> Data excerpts
────────────────────

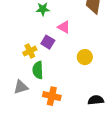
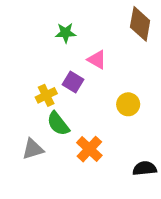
green semicircle: (38, 70) -> (58, 124), turned -36
orange cross: (52, 96) -> (89, 149), moved, turned 30

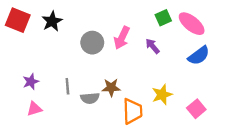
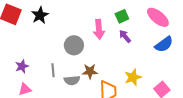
green square: (163, 18) -> (122, 16), moved
pink arrow: (122, 38) -> (99, 29), turned -30
gray circle: (92, 43) -> (74, 45), moved

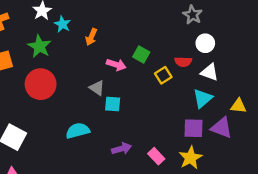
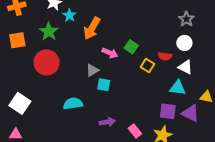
gray star: (192, 15) -> (186, 19), moved
orange arrow: (91, 37) -> (92, 28), size x1.6
yellow square: (163, 75) -> (147, 66), turned -32
gray triangle: (97, 88) -> (92, 70), turned 48
cyan triangle: (203, 98) -> (178, 88), turned 42

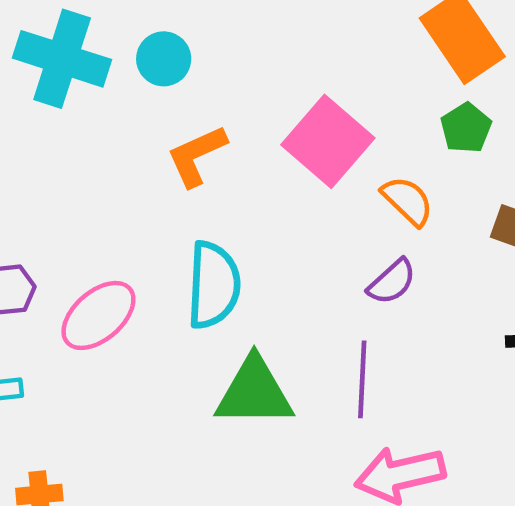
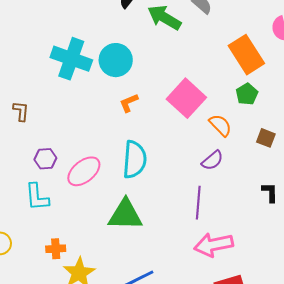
cyan circle: (164, 59) -> (116, 60), size x1.4
orange L-shape: (197, 156) -> (129, 103), size x0.7
green triangle: (254, 392) -> (125, 215), moved

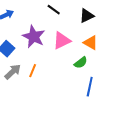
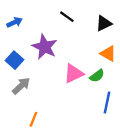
pink triangle: (62, 41) -> (74, 74), moved
orange line: (33, 71) -> (33, 119), moved

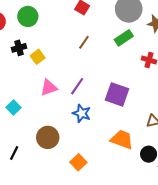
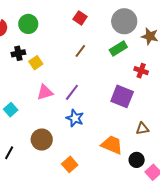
purple square: (117, 94) -> (122, 96), moved

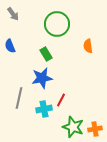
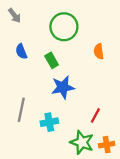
blue semicircle: (10, 46) -> (21, 51), moved
blue star: (42, 78) -> (63, 87), moved
red line: (61, 100) -> (95, 115), moved

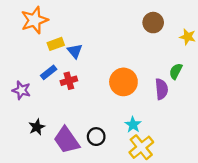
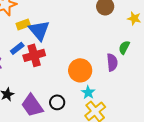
blue triangle: (75, 51) -> (39, 30), size x1.6
red cross: (69, 81) -> (34, 55), size x1.5
orange circle: (123, 82) -> (80, 70), moved

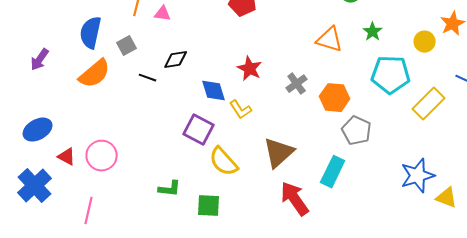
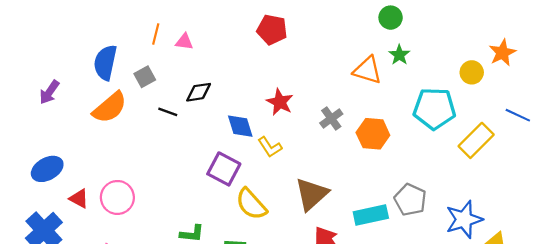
green star: (373, 32) -> (399, 55), moved
gray pentagon: (357, 131) -> (410, 200), moved
cyan rectangle: (333, 172) -> (371, 215), turned 52

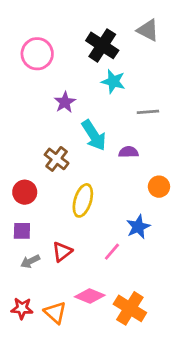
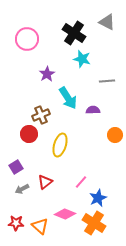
brown cross: (57, 159) -> (41, 115), turned 30
red circle: (25, 192) -> (29, 134), moved
blue star: (138, 227) -> (98, 198), moved
purple square: (22, 231) -> (16, 167), turned -32

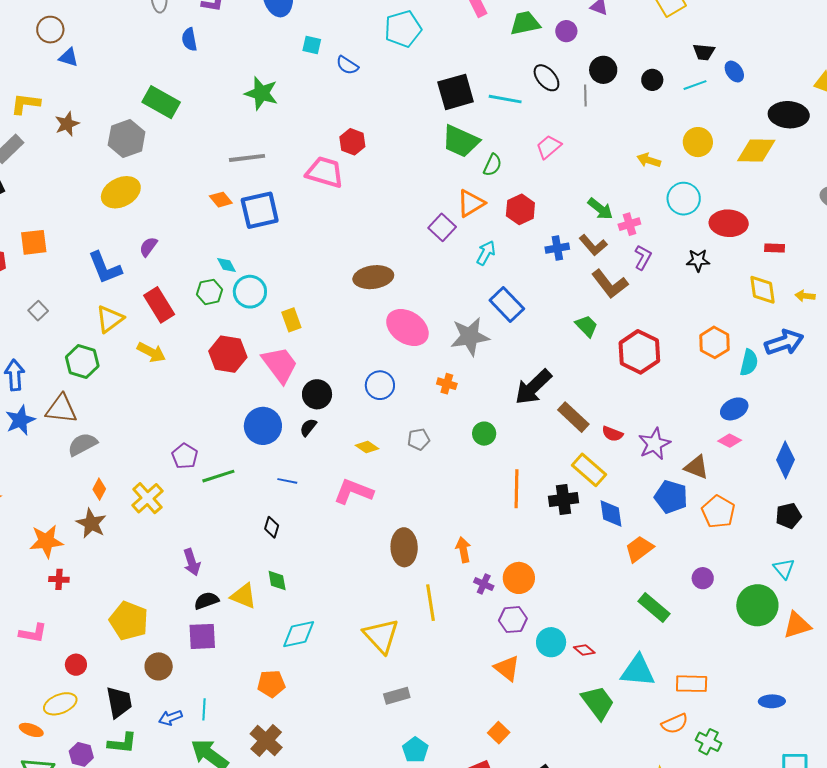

────────────────────

> TASK DIRECTIONS
All entries above should be returned exactly, apart from their pictures.

> ANSWER TO THIS EXERCISE
green semicircle: (38, 70) -> (58, 124), turned -36
orange cross: (52, 96) -> (89, 149), moved, turned 30

green square: (163, 18) -> (122, 16), moved
pink arrow: (122, 38) -> (99, 29), turned -30
gray circle: (92, 43) -> (74, 45), moved

gray star: (192, 15) -> (186, 19), moved
orange arrow: (91, 37) -> (92, 28), size x1.6
yellow square: (163, 75) -> (147, 66), turned -32
gray triangle: (97, 88) -> (92, 70), turned 48
cyan triangle: (203, 98) -> (178, 88), turned 42

cyan circle: (164, 59) -> (116, 60), size x1.4
orange L-shape: (197, 156) -> (129, 103), size x0.7
green triangle: (254, 392) -> (125, 215), moved

pink triangle: (62, 41) -> (74, 74), moved
orange line: (33, 71) -> (33, 119), moved

purple square: (117, 94) -> (122, 96), moved

blue semicircle: (10, 46) -> (21, 51), moved
blue star: (42, 78) -> (63, 87), moved
red line: (61, 100) -> (95, 115), moved

blue triangle: (75, 51) -> (39, 30), size x1.6
red cross: (69, 81) -> (34, 55), size x1.5
orange circle: (123, 82) -> (80, 70), moved

green star: (373, 32) -> (399, 55), moved
gray pentagon: (357, 131) -> (410, 200), moved
cyan rectangle: (333, 172) -> (371, 215), turned 52

brown cross: (57, 159) -> (41, 115), turned 30
red circle: (25, 192) -> (29, 134), moved
blue star: (138, 227) -> (98, 198), moved
purple square: (22, 231) -> (16, 167), turned -32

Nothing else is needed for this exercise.